### WHAT YOU NEED TO DO
Every record that follows is to be copied exactly, with the pictures omitted.

(Colored shape tracking data)
--*--

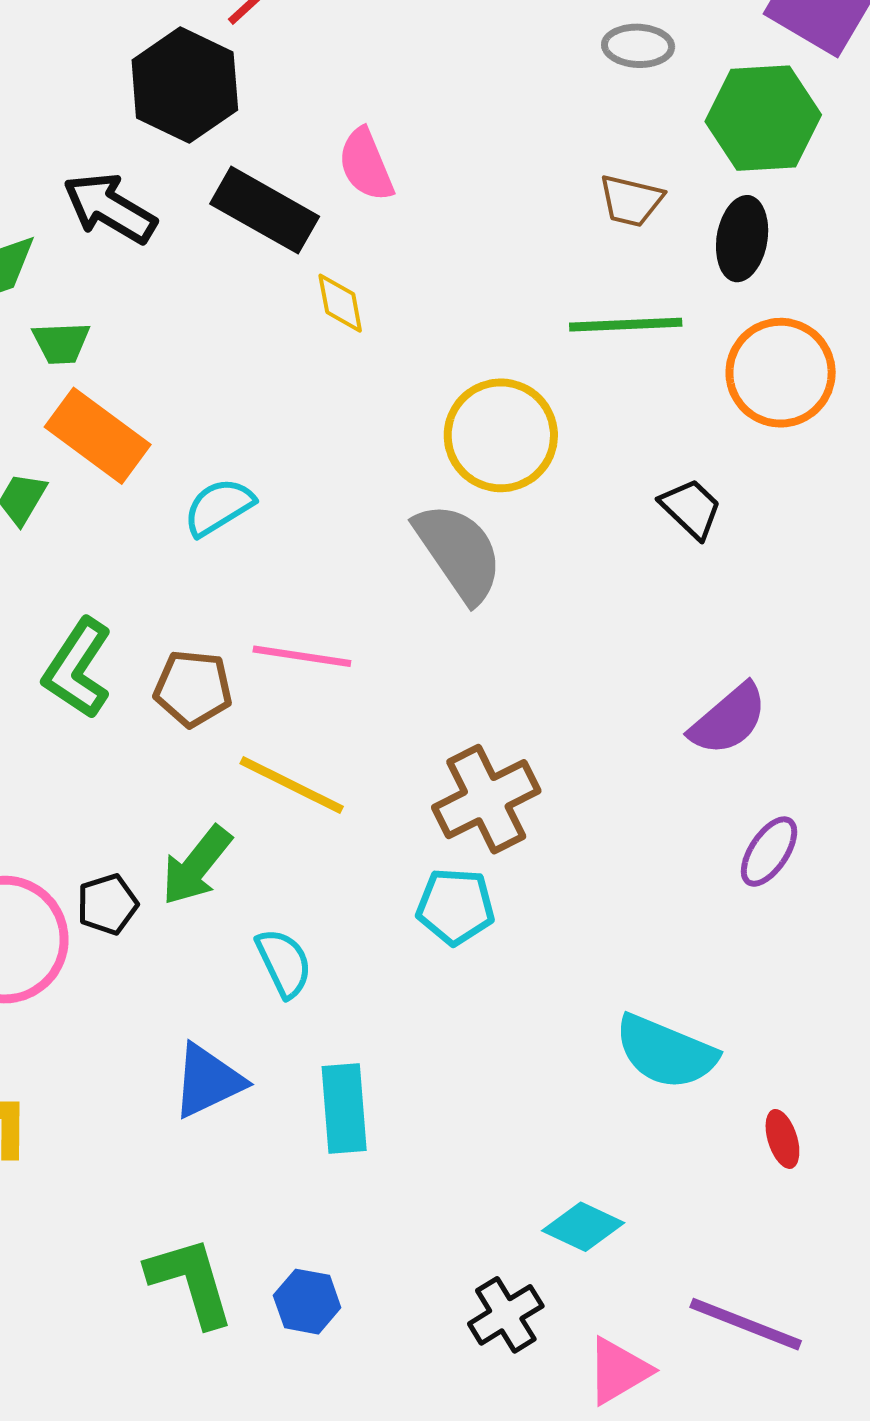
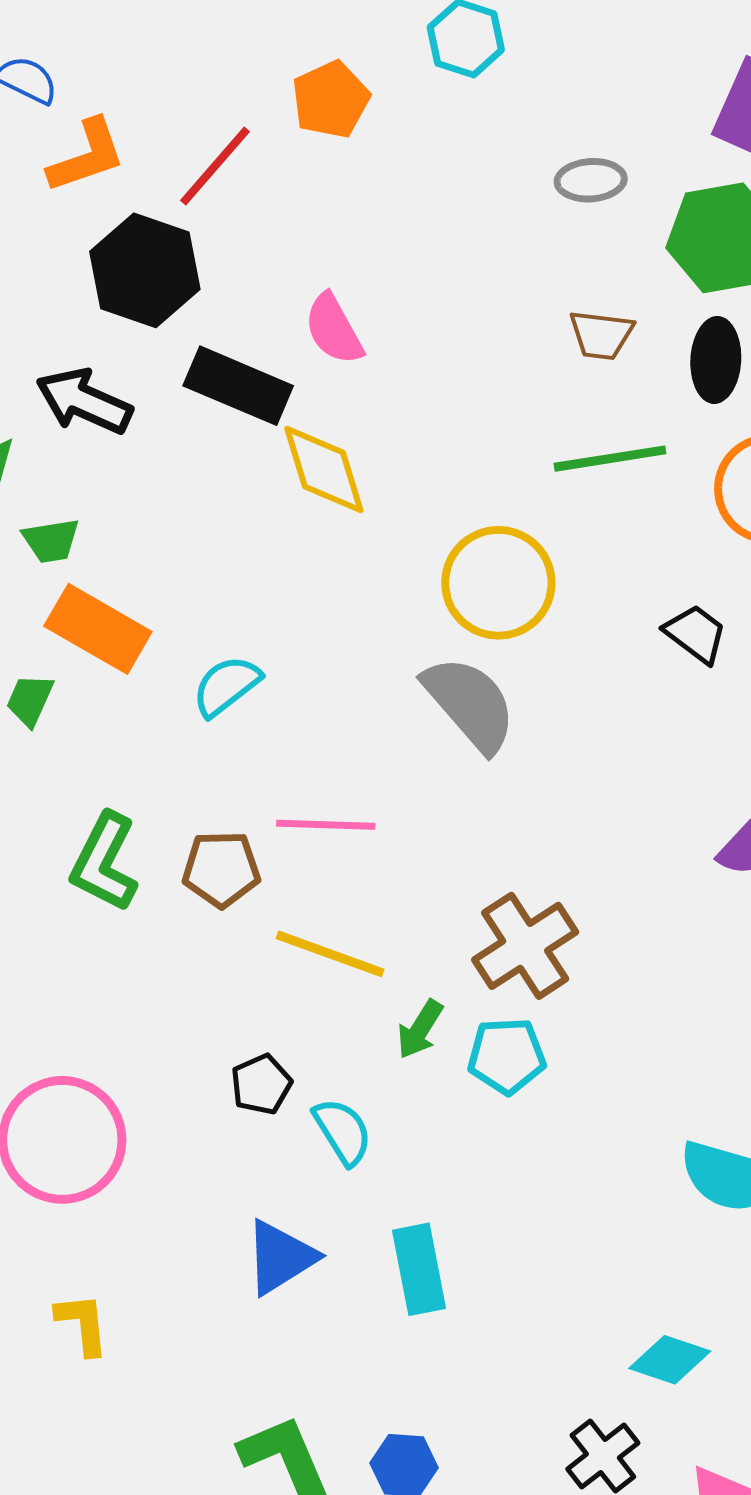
yellow diamond: (340, 303) -> (324, 470), size x1.6
green arrow: (196, 866) -> (420, 1029), moved, size x0.7
black pentagon: (107, 904) -> (261, 1084), moved

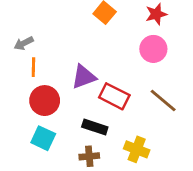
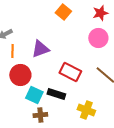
purple triangle: (84, 77) -> (40, 49), moved
cyan square: (43, 138) -> (34, 95), moved
brown cross: (89, 156) -> (40, 115), moved

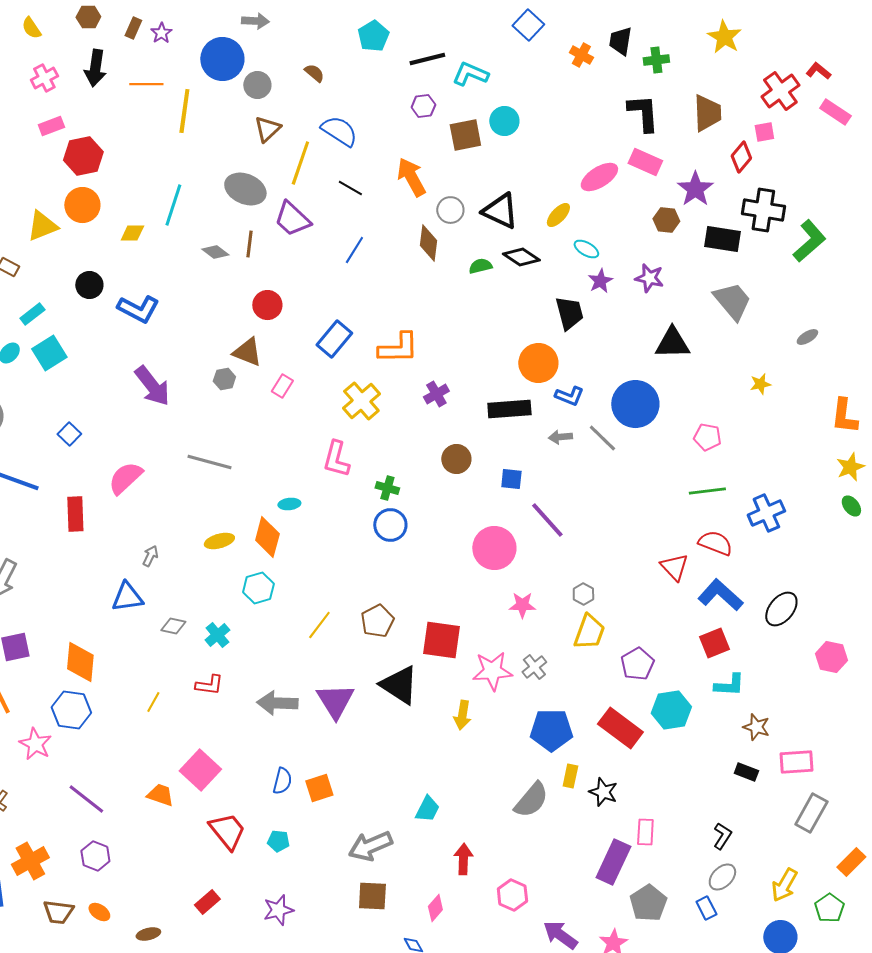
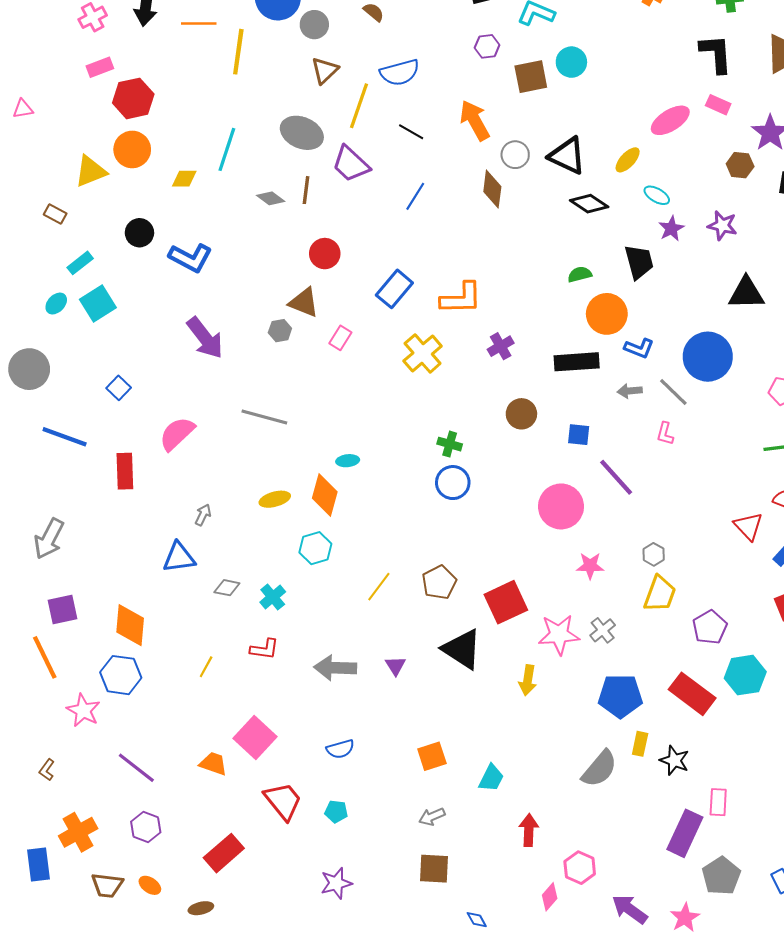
blue semicircle: (339, 131) -> (400, 72), turned 132
pink rectangle: (645, 162) -> (718, 105), size x0.7
green semicircle: (480, 266) -> (580, 274), moved
pink L-shape: (336, 459) -> (665, 434), moved, size x0.6
red square: (441, 640) -> (506, 602), turned -33
purple triangle: (335, 701) -> (396, 666), size x0.5
blue semicircle: (282, 781) -> (340, 749), turned 60
orange square: (319, 788) -> (432, 756), moved
gray arrow: (370, 846) -> (432, 817), size x0.6
red rectangle: (207, 902) -> (224, 853), moved, size x1.5
pink diamond: (435, 908) -> (550, 897), moved

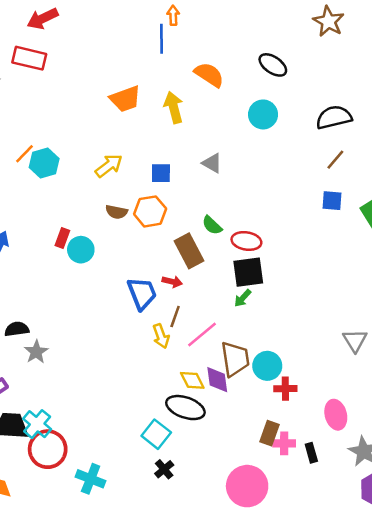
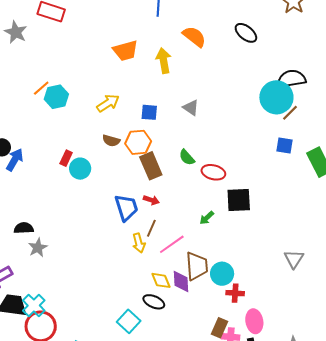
cyan circle: (263, 114) -> (276, 97), moved, size x1.4
brown rectangle: (189, 251) -> (151, 166), moved
black square: (248, 272) -> (239, 200), moved
black ellipse: (185, 408) -> (154, 302), size x0.7
pink ellipse: (336, 415) -> (254, 321), moved

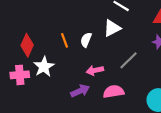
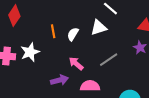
red diamond: (27, 45) -> (14, 16), moved
pink arrow: (95, 70) -> (76, 64), turned 42

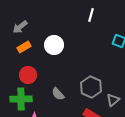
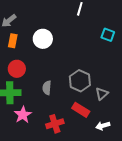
orange rectangle: (24, 47) -> (13, 41), turned -48
gray semicircle: (58, 94) -> (47, 88), turned 48

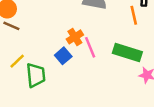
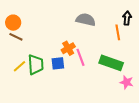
blue square: (63, 56) -> (58, 63), turned 32
green trapezoid: (36, 75) -> (36, 65), moved

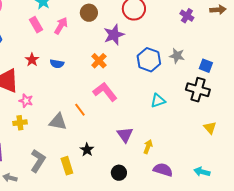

--*--

### OUTPUT BELOW
yellow diamond: (340, 303) -> (324, 470), size x1.6
green arrow: (196, 866) -> (420, 1029), moved, size x0.7
black pentagon: (107, 904) -> (261, 1084), moved

purple triangle: (84, 77) -> (40, 49), moved
cyan square: (43, 138) -> (34, 95), moved
brown cross: (89, 156) -> (40, 115), moved

blue semicircle: (339, 131) -> (400, 72), turned 132
pink rectangle: (645, 162) -> (718, 105), size x0.7
green semicircle: (480, 266) -> (580, 274), moved
pink L-shape: (336, 459) -> (665, 434), moved, size x0.6
red square: (441, 640) -> (506, 602), turned -33
purple triangle: (335, 701) -> (396, 666), size x0.5
blue semicircle: (282, 781) -> (340, 749), turned 60
orange square: (319, 788) -> (432, 756), moved
gray arrow: (370, 846) -> (432, 817), size x0.6
red rectangle: (207, 902) -> (224, 853), moved, size x1.5
pink diamond: (435, 908) -> (550, 897), moved

cyan circle: (263, 114) -> (276, 97), moved, size x1.4
brown rectangle: (189, 251) -> (151, 166), moved
black square: (248, 272) -> (239, 200), moved
black ellipse: (185, 408) -> (154, 302), size x0.7
pink ellipse: (336, 415) -> (254, 321), moved

red diamond: (27, 45) -> (14, 16), moved
pink arrow: (95, 70) -> (76, 64), turned 42

orange rectangle: (24, 47) -> (13, 41), turned -48
gray semicircle: (58, 94) -> (47, 88), turned 48

blue square: (63, 56) -> (58, 63), turned 32
green trapezoid: (36, 75) -> (36, 65), moved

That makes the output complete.